[[ Information given, beginning ]]
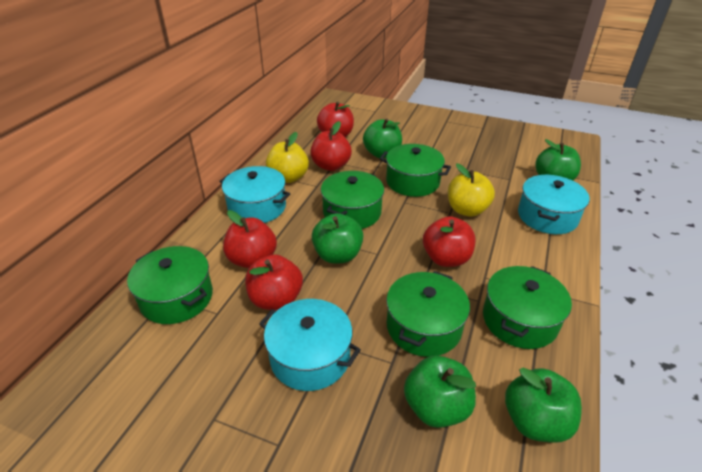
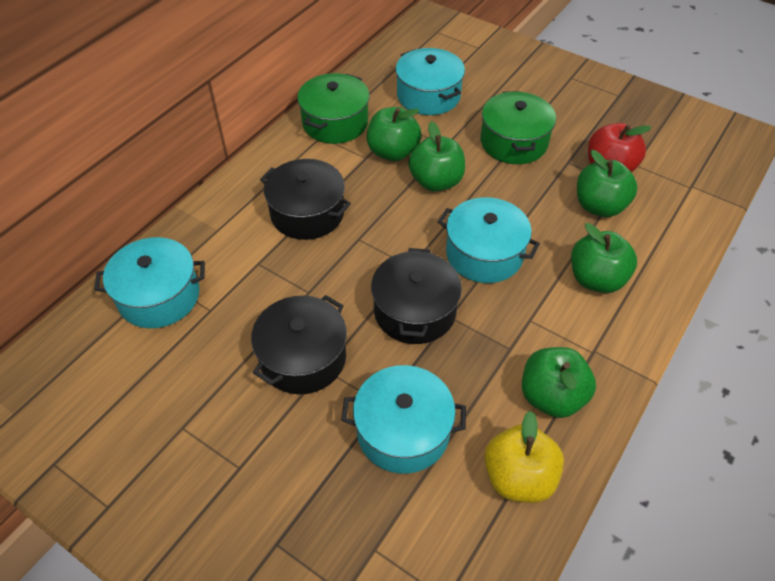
black pot: 0 -> 3
green pot: 5 -> 2
red apple: 5 -> 1
turquoise pot: 3 -> 4
yellow apple: 2 -> 1

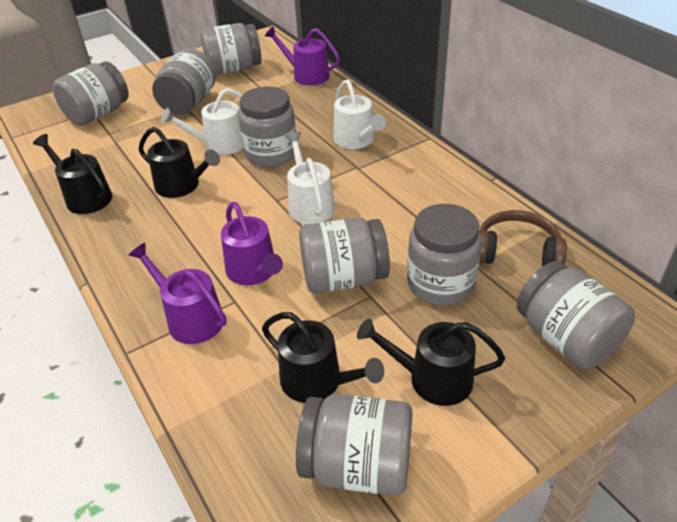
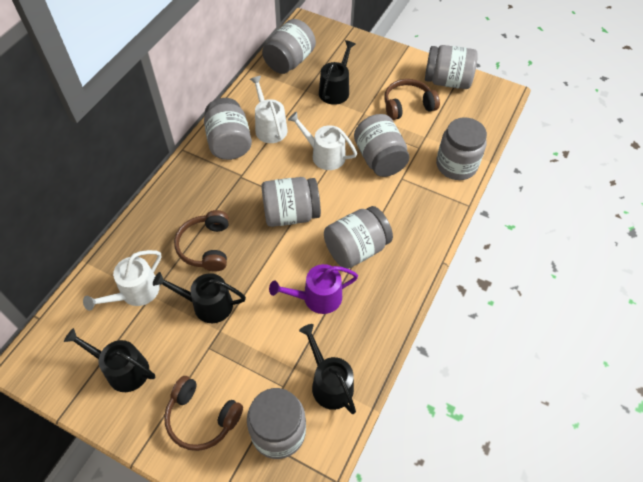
brown headphones: 1 -> 3
purple watering can: 3 -> 1

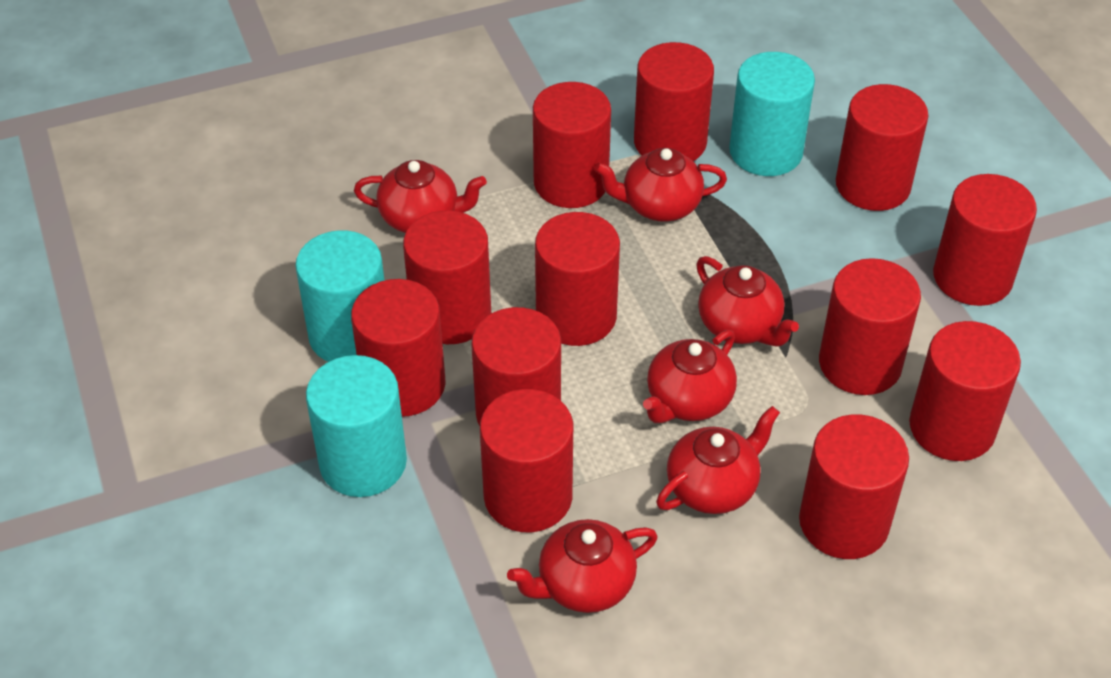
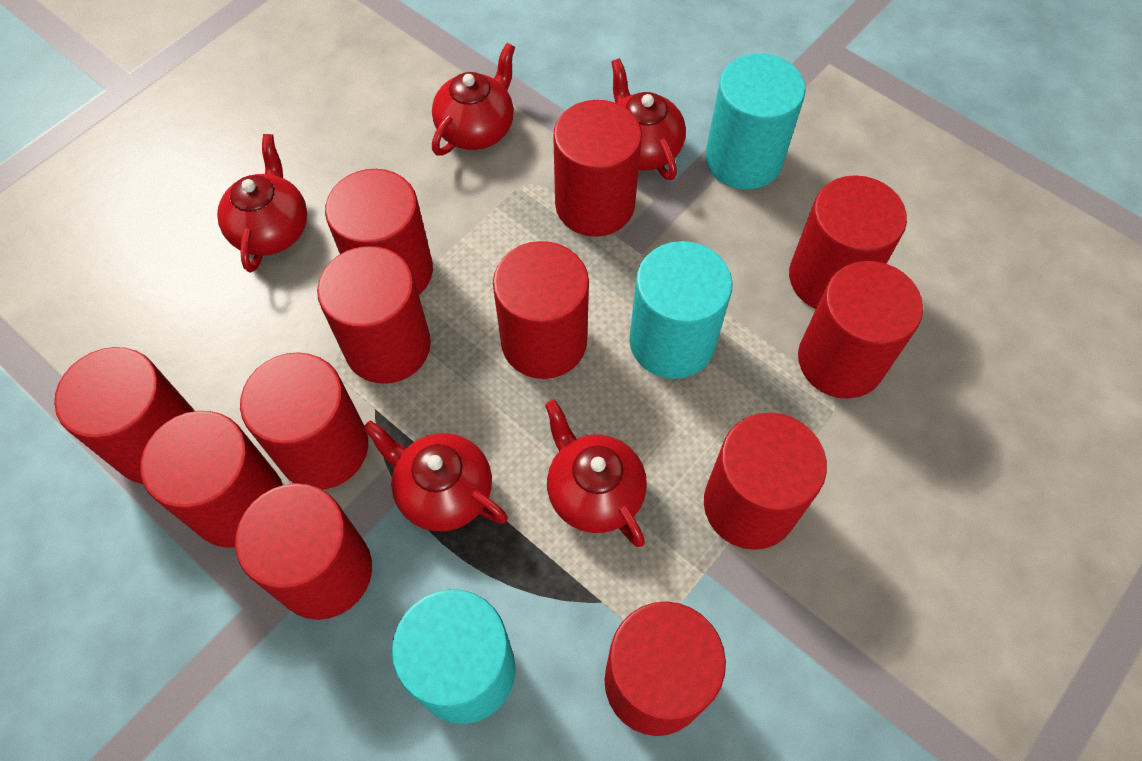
red teapot: 6 -> 5

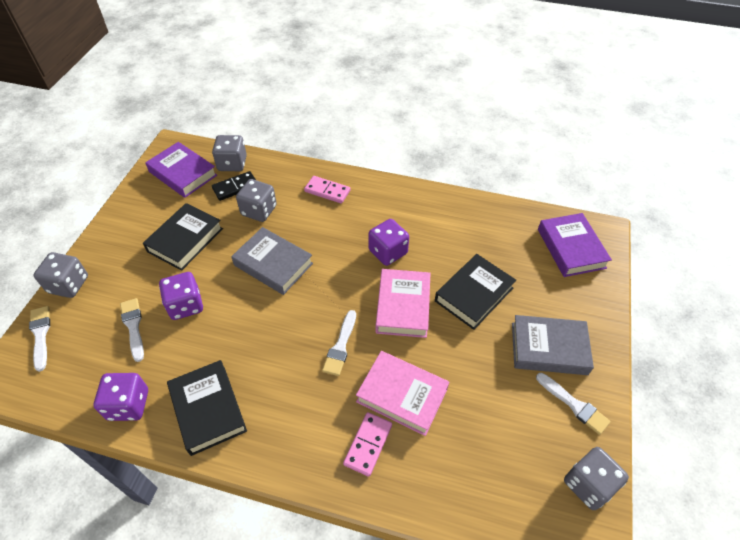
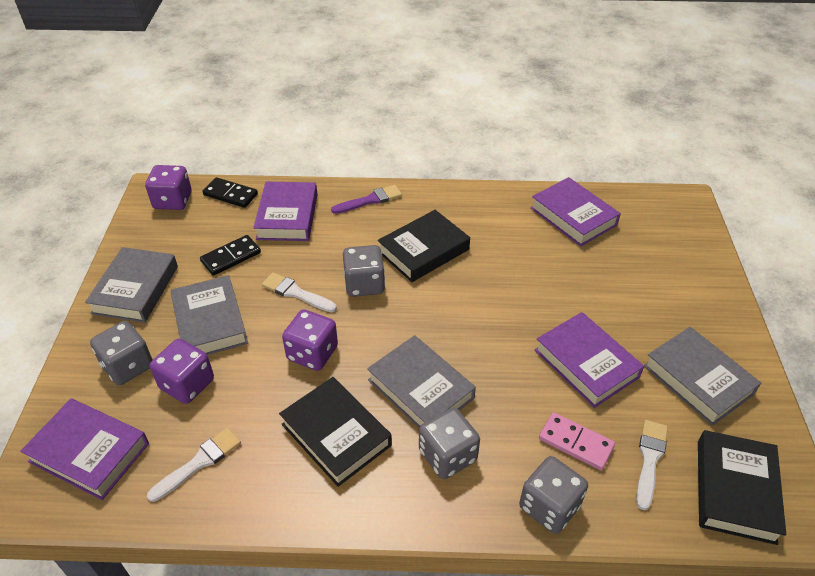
black domino: 1 -> 2
grey book: 2 -> 4
pink book: 2 -> 0
pink domino: 2 -> 1
purple book: 2 -> 4
purple brush: 0 -> 1
white brush: 4 -> 3

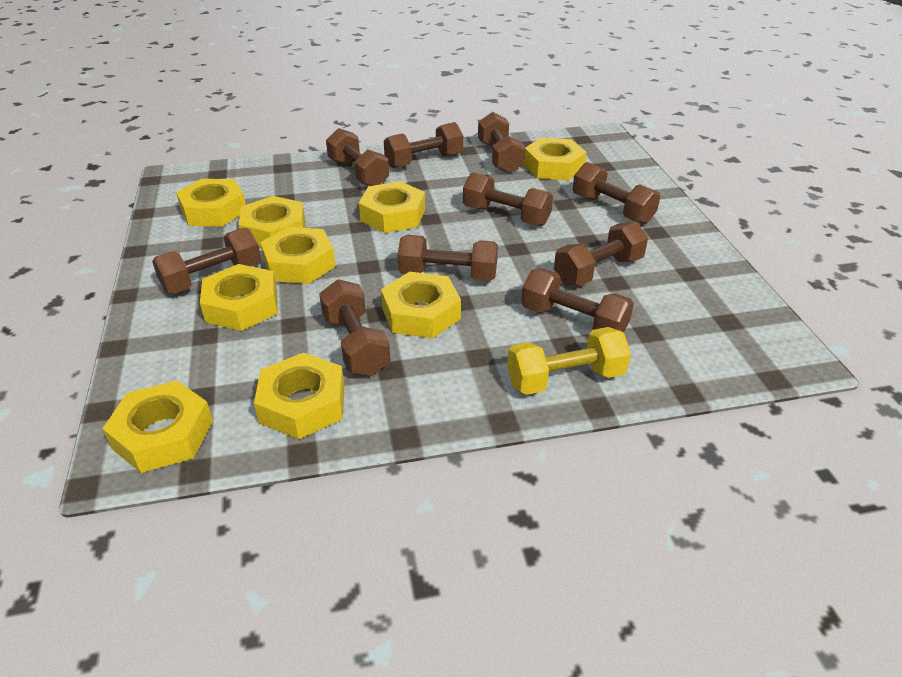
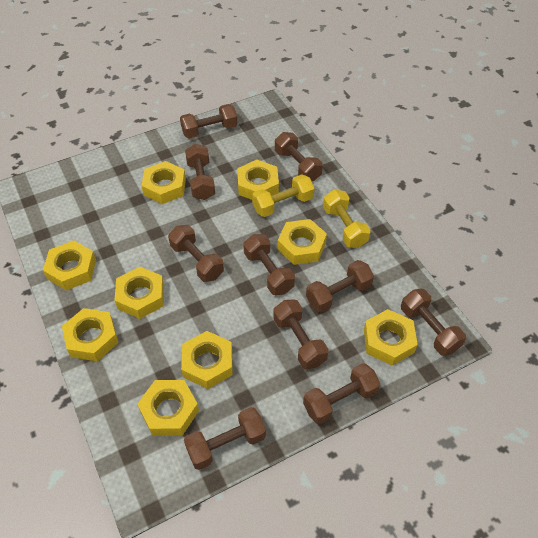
yellow dumbbell: 1 -> 2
[[ Information given, end ]]
Instructions to follow –
Would you please copy, exactly and only, the lines from the one with "black domino: 1 -> 2" through the end of the entries above, skipping every picture?

Solution to the exercise –
black domino: 1 -> 2
grey book: 2 -> 4
pink book: 2 -> 0
pink domino: 2 -> 1
purple book: 2 -> 4
purple brush: 0 -> 1
white brush: 4 -> 3

yellow dumbbell: 1 -> 2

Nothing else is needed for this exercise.